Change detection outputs
_ _ _ _

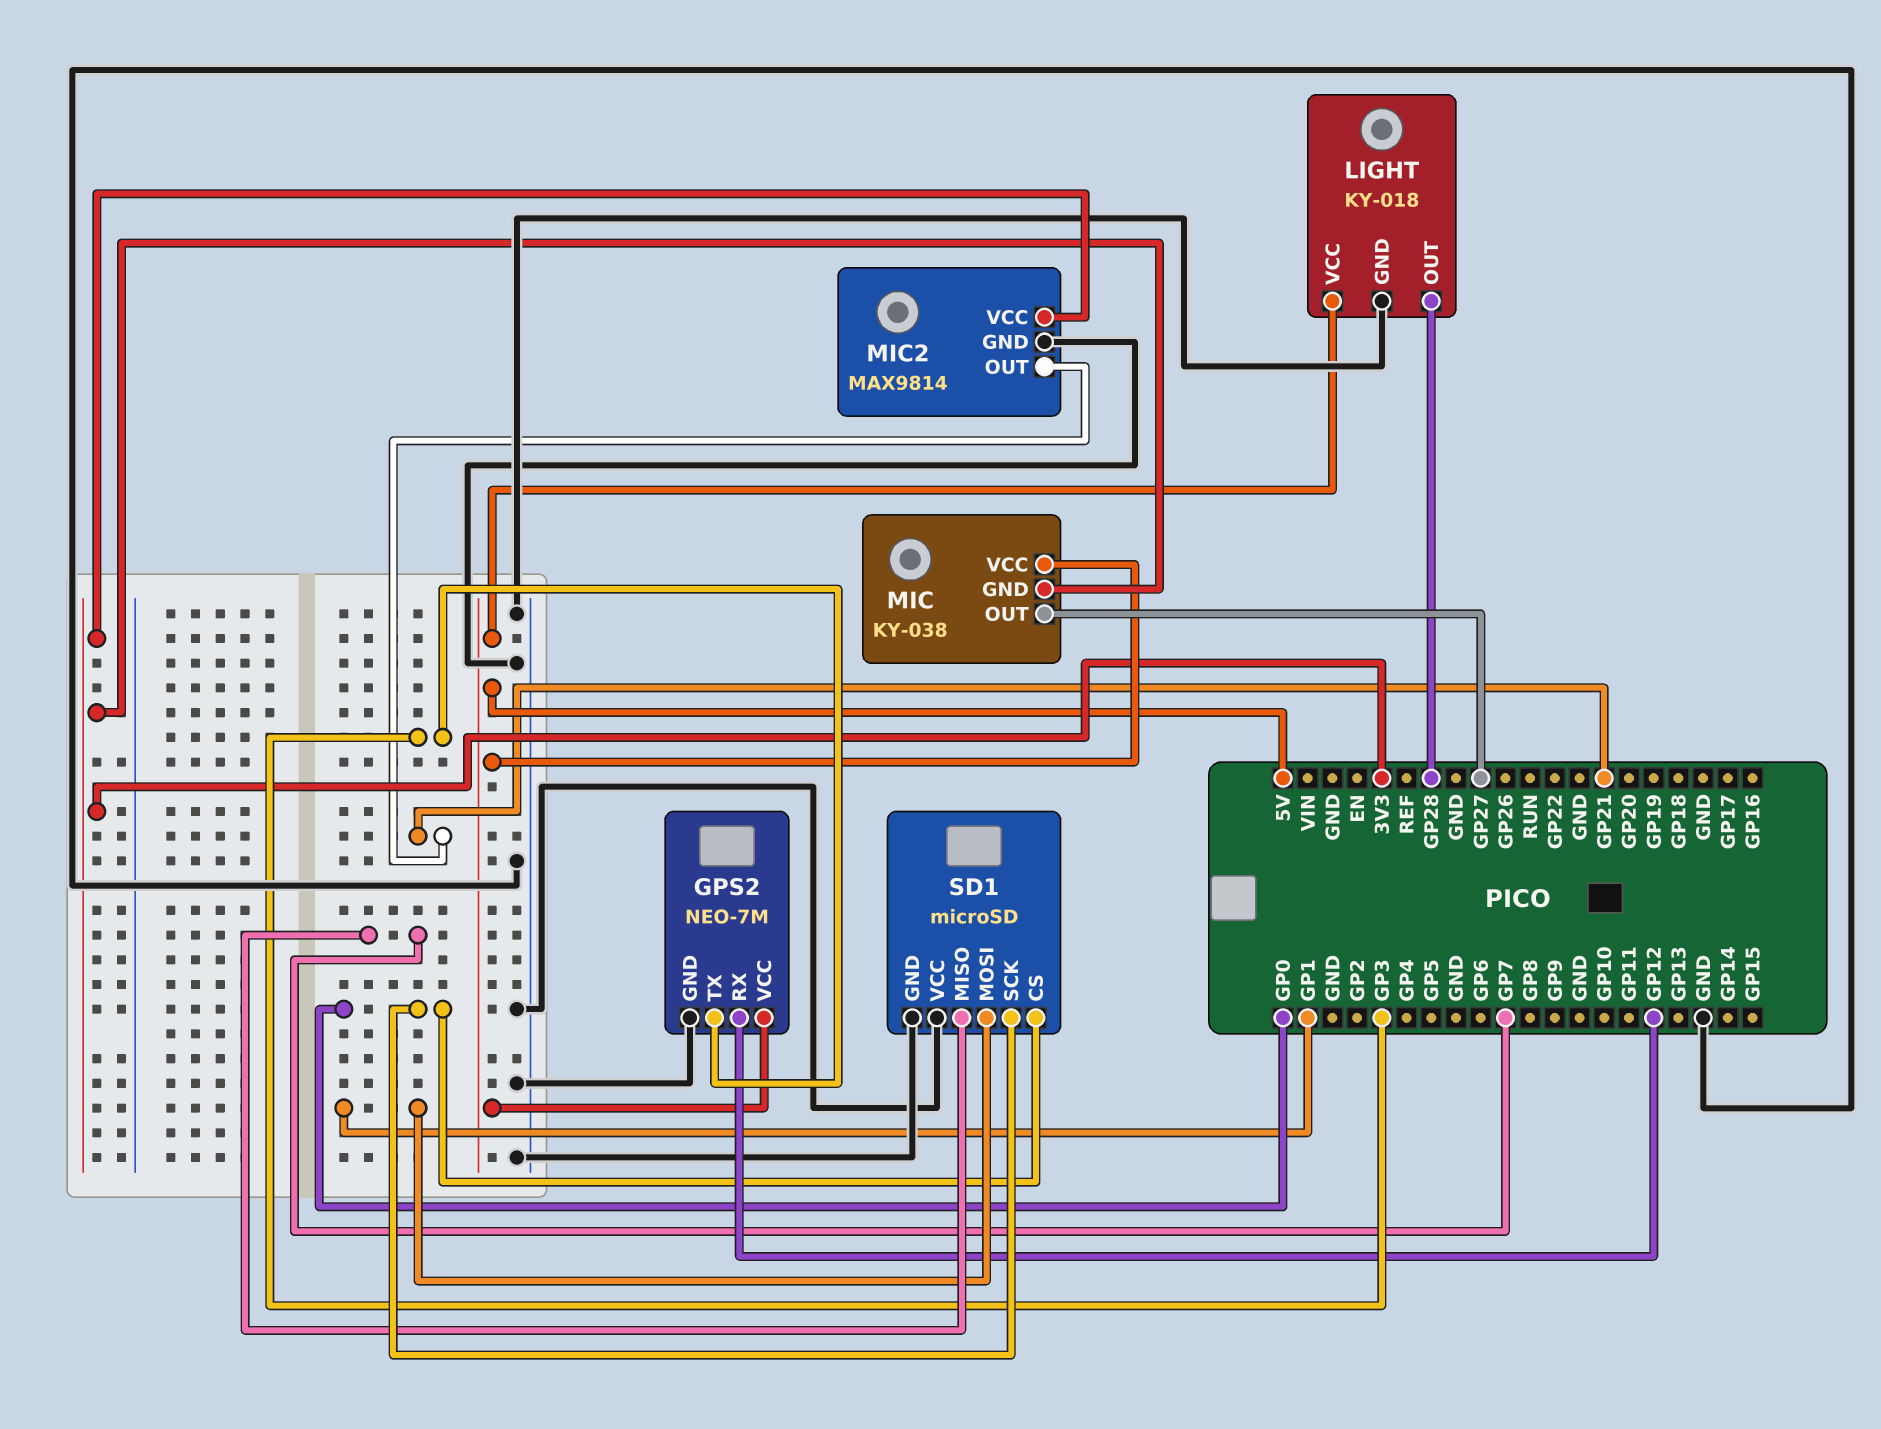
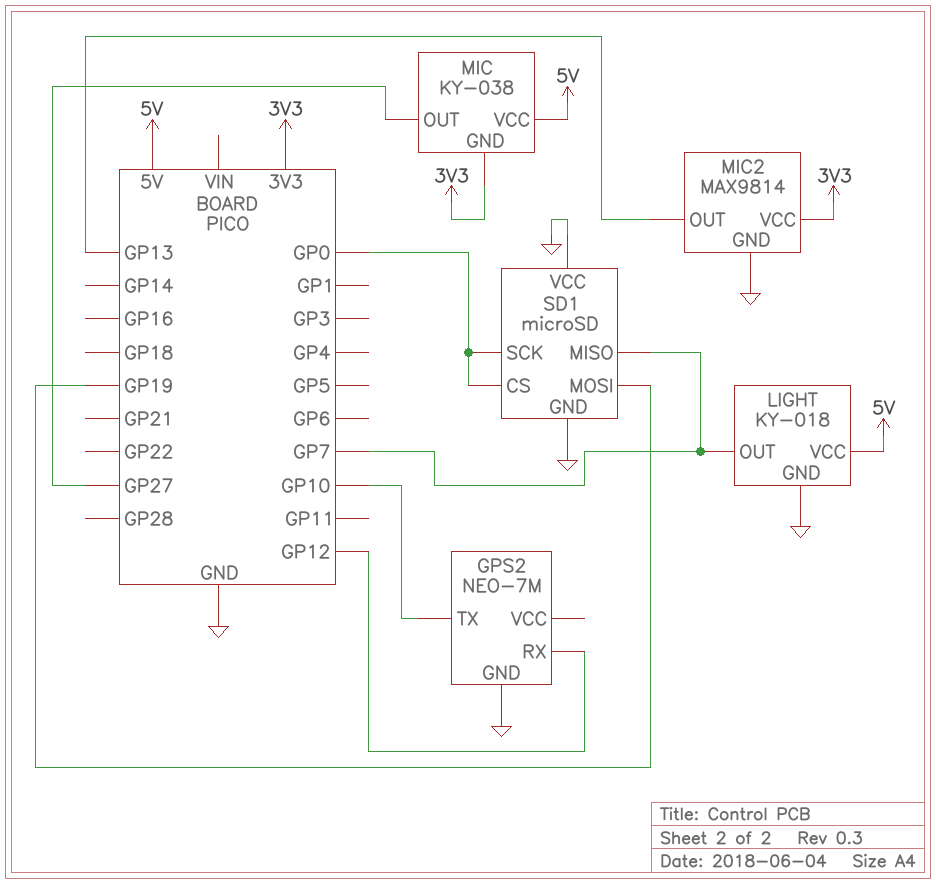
GPS2 pin TX: GP3 -> GP10
GPS2 pin VCC: 5V -> none
LIGHT pin OUT: GP28 -> GP7
MIC2 pin OUT: GP21 -> GP13
SD1 pin MOSI: GP1 -> GP19

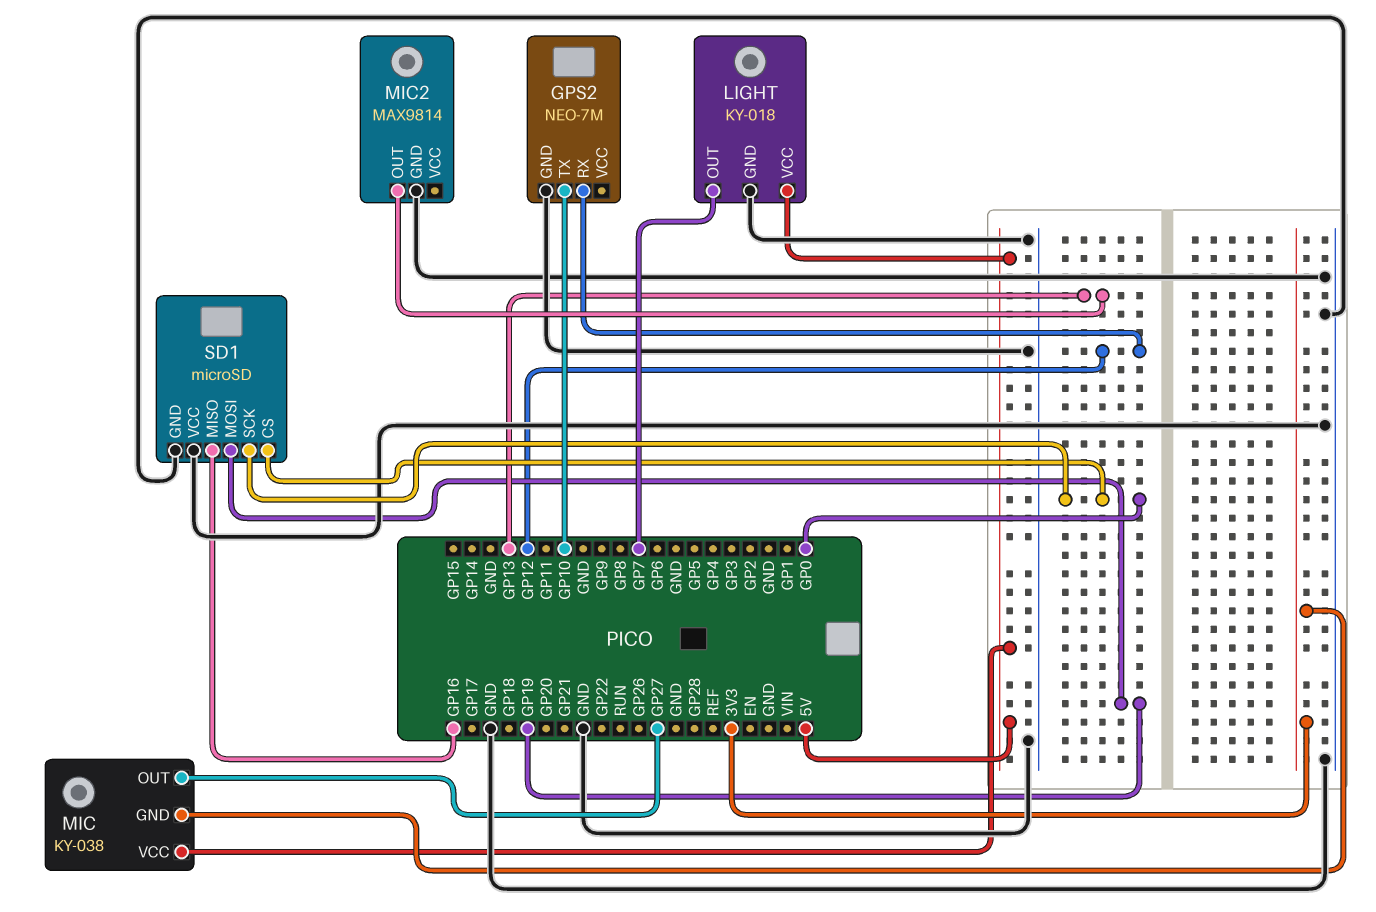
MIC2 pin VCC: 3V3 -> none
SD1 pin MISO: GP7 -> GP16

_ _ _ _

* **Instructions to follow**: What is needed is an exact repeat of every entry above, with the pictures left out.

* **Output for this task**:
GPS2 pin TX: GP3 -> GP10
GPS2 pin VCC: 5V -> none
LIGHT pin OUT: GP28 -> GP7
MIC2 pin OUT: GP21 -> GP13
SD1 pin MOSI: GP1 -> GP19

MIC2 pin VCC: 3V3 -> none
SD1 pin MISO: GP7 -> GP16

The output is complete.